**RECORDED DATA**:
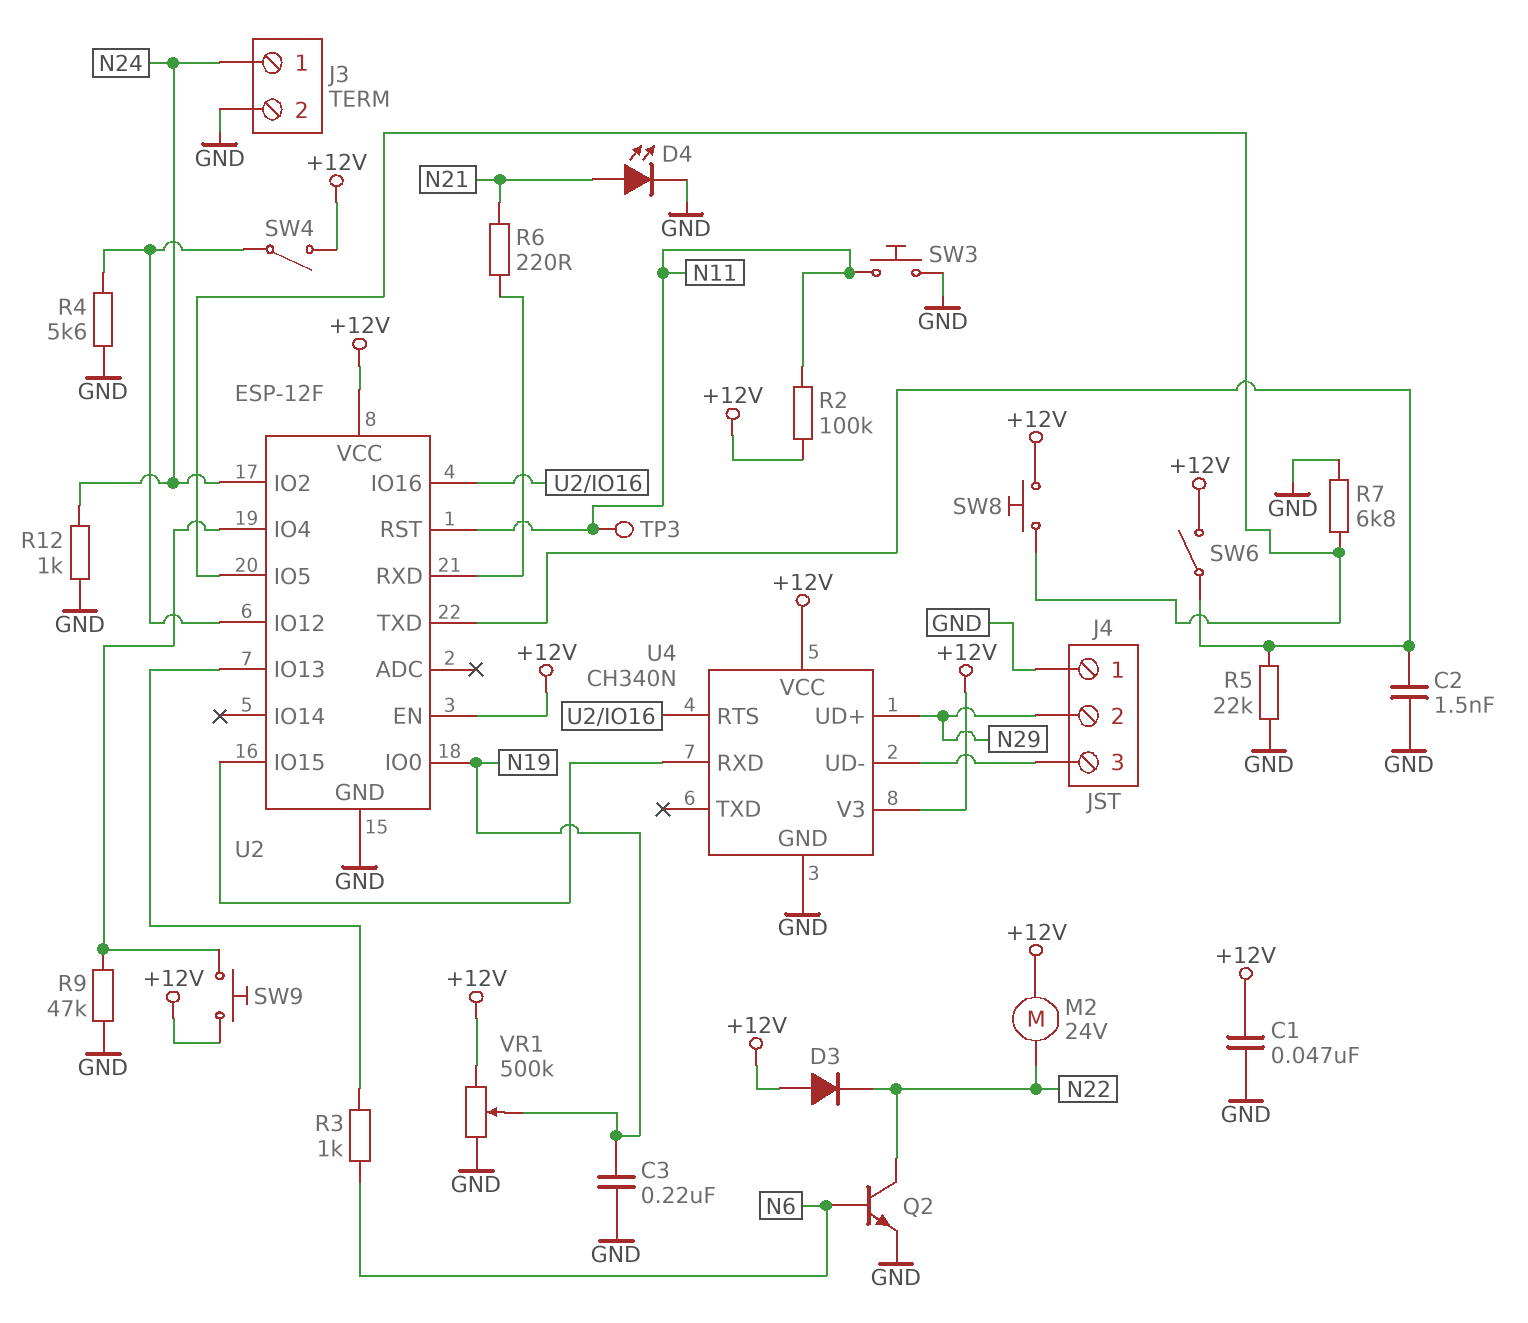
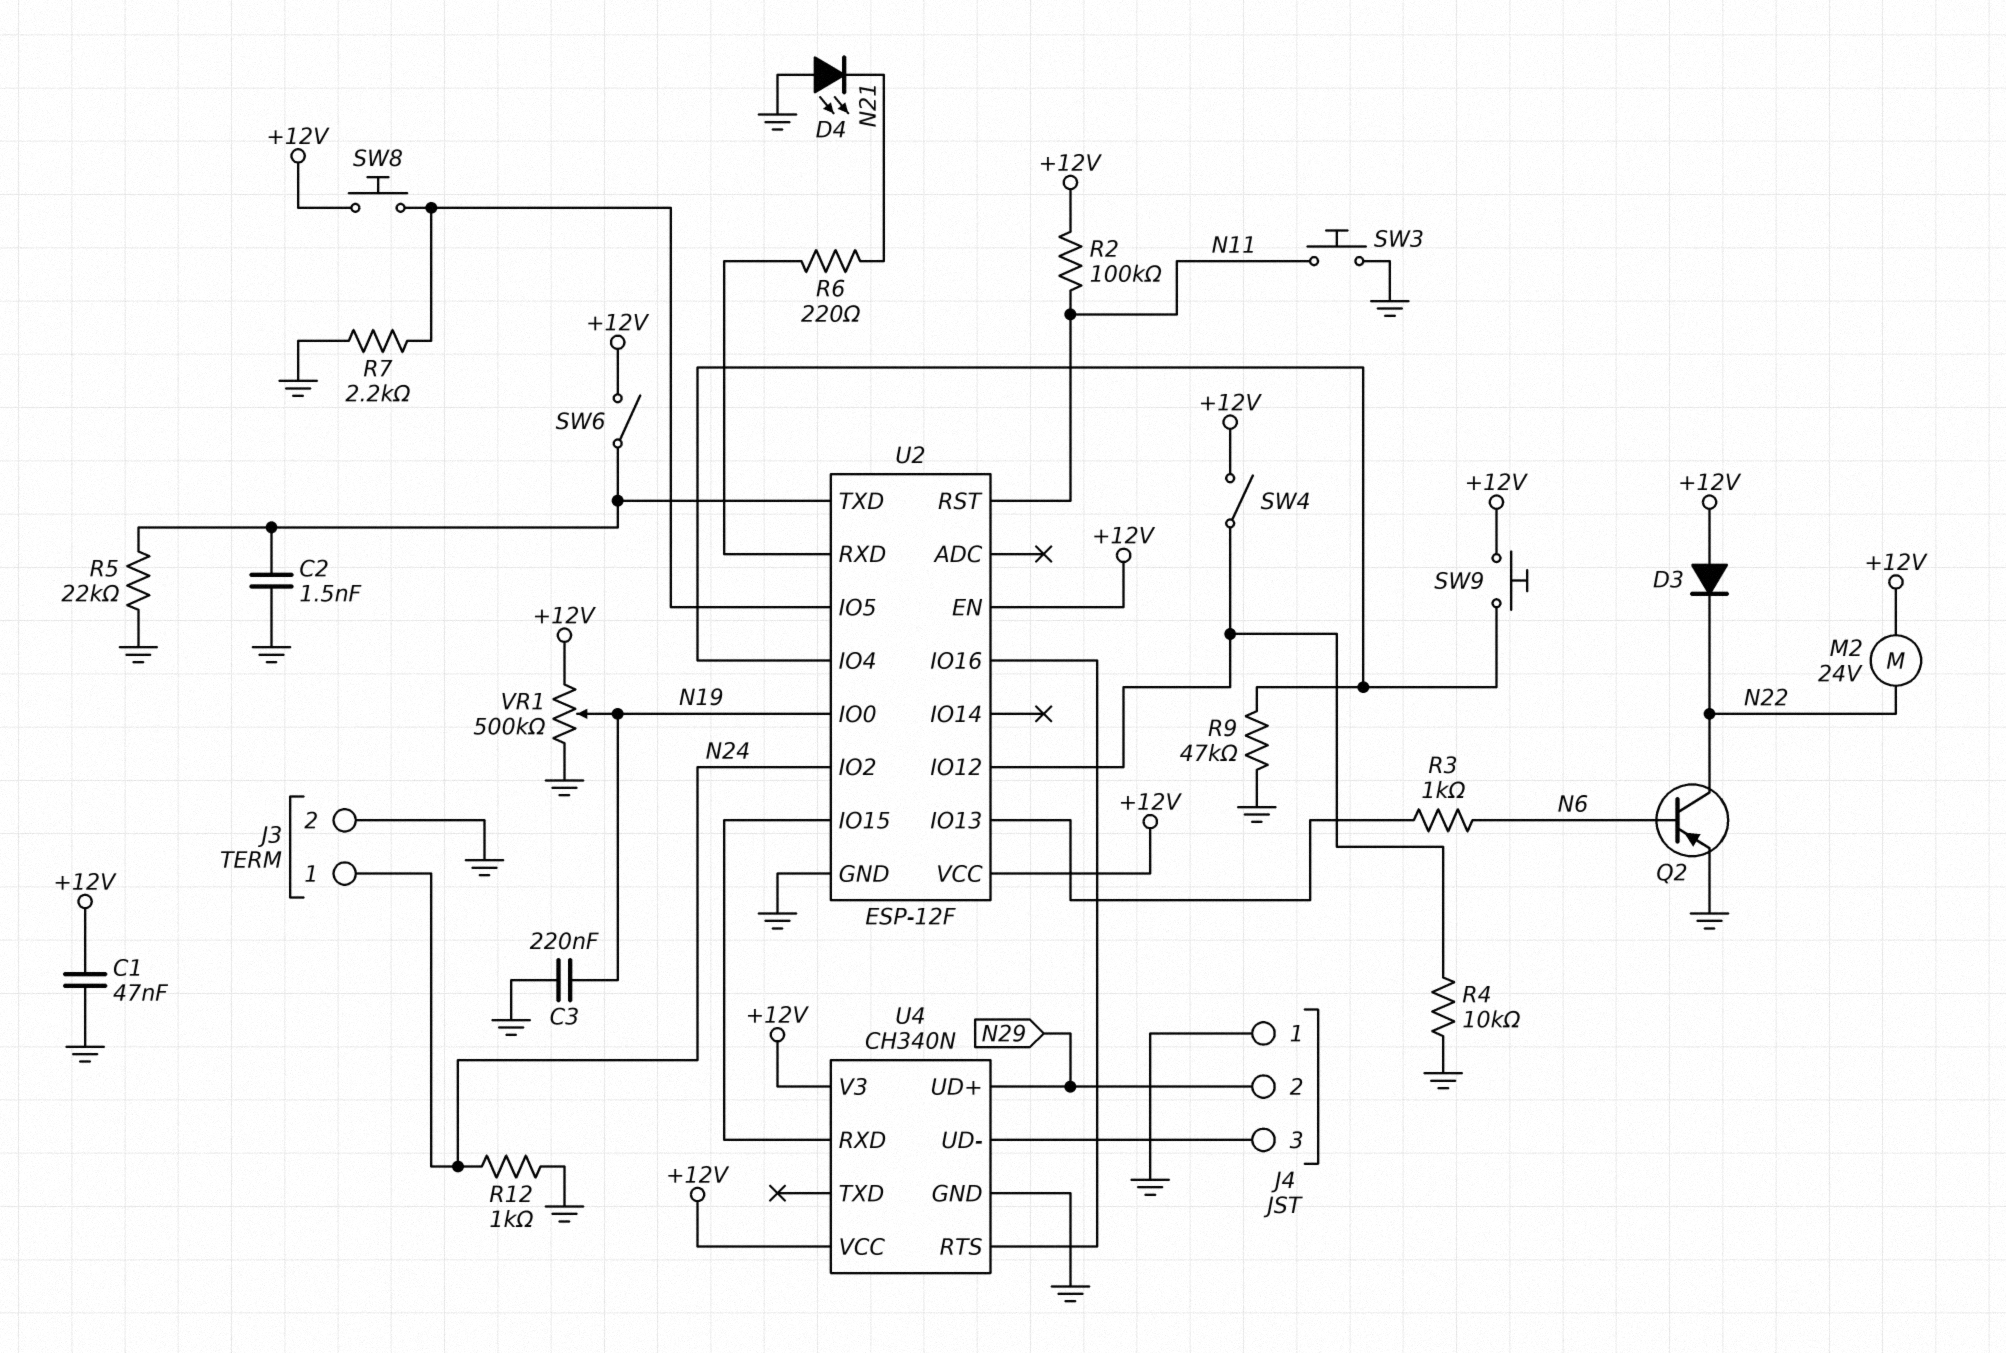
D4: LED (A N21, K GND) -> LED (A GND, K N21)
Q2: NPN (B N6, C N22, E GND) -> PNP (B N6, C N22, E GND)
R4: 5.6k (GND, U2/IO12) -> 10k (GND, U2/IO12)
R7: 6.8k (GND, U2/IO5) -> 2.2k (GND, U2/IO5)
TP3: test point (N11) -> none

**EXERCISE REQUIREMENTS**:
If any entry holds a picture, drop the picture and copy everything else exactly.

**ANSWER BELOW**:
D4: LED (A N21, K GND) -> LED (A GND, K N21)
Q2: NPN (B N6, C N22, E GND) -> PNP (B N6, C N22, E GND)
R4: 5.6k (GND, U2/IO12) -> 10k (GND, U2/IO12)
R7: 6.8k (GND, U2/IO5) -> 2.2k (GND, U2/IO5)
TP3: test point (N11) -> none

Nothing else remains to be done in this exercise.